:: RECORDS SHOWN ::
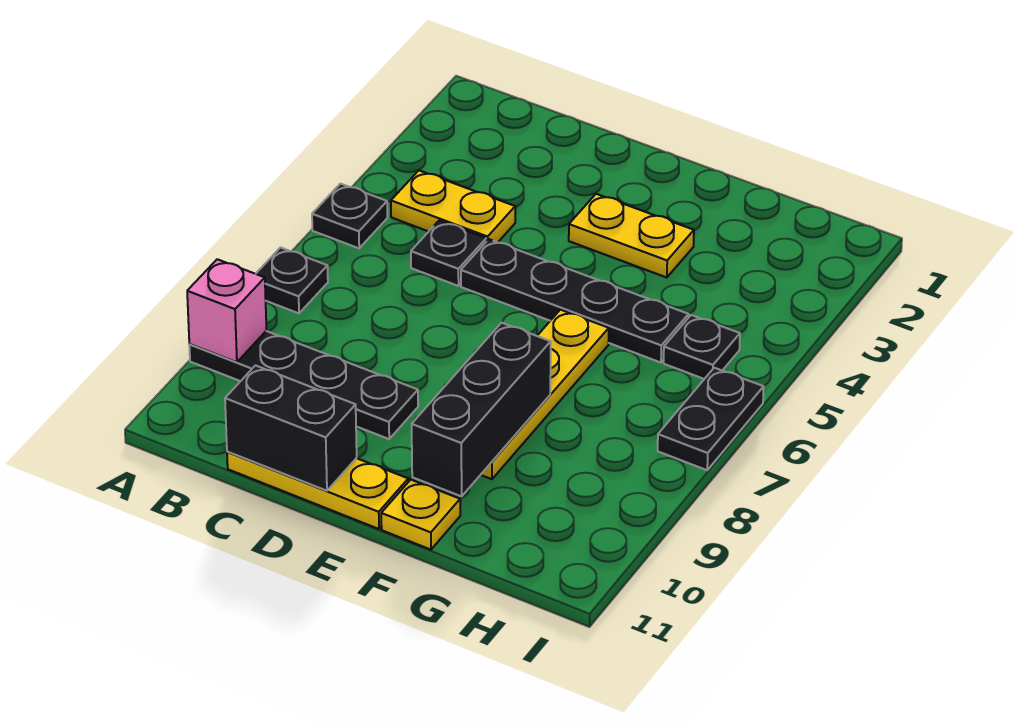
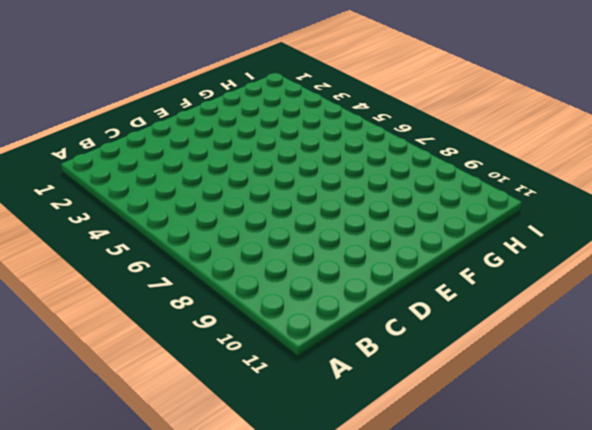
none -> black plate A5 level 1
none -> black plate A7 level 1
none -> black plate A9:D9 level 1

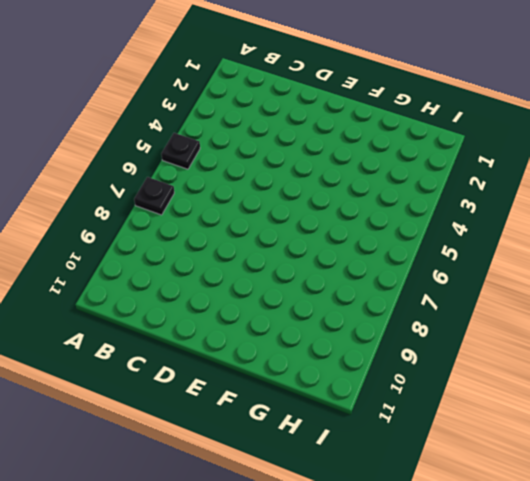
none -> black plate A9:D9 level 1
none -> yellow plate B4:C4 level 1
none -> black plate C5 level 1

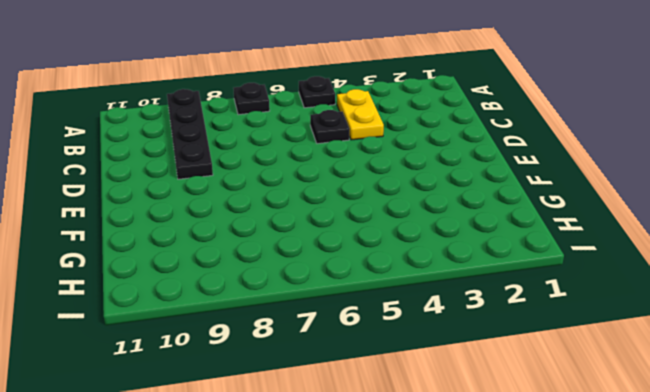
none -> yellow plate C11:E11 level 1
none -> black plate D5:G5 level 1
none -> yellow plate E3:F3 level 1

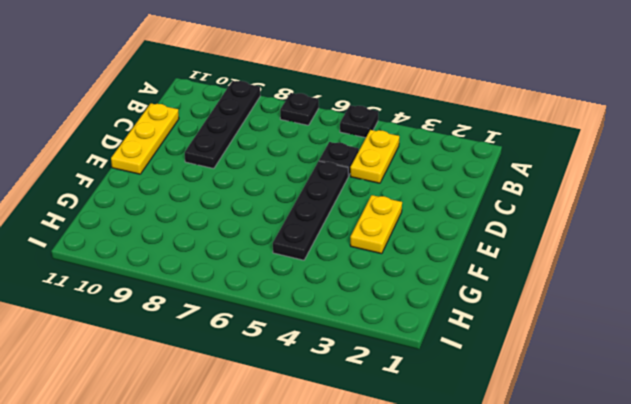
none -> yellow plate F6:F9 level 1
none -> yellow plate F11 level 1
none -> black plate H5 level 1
:::
TASK DIRECTIONS: Find the line with "none -> black plate C5 level 1" in the listing and extract it and all lines after it through the end, exactly, without the pictures.

EXERCISE OUTPUT:
none -> black plate C5 level 1

none -> yellow plate C11:E11 level 1
none -> black plate D5:G5 level 1
none -> yellow plate E3:F3 level 1

none -> yellow plate F6:F9 level 1
none -> yellow plate F11 level 1
none -> black plate H5 level 1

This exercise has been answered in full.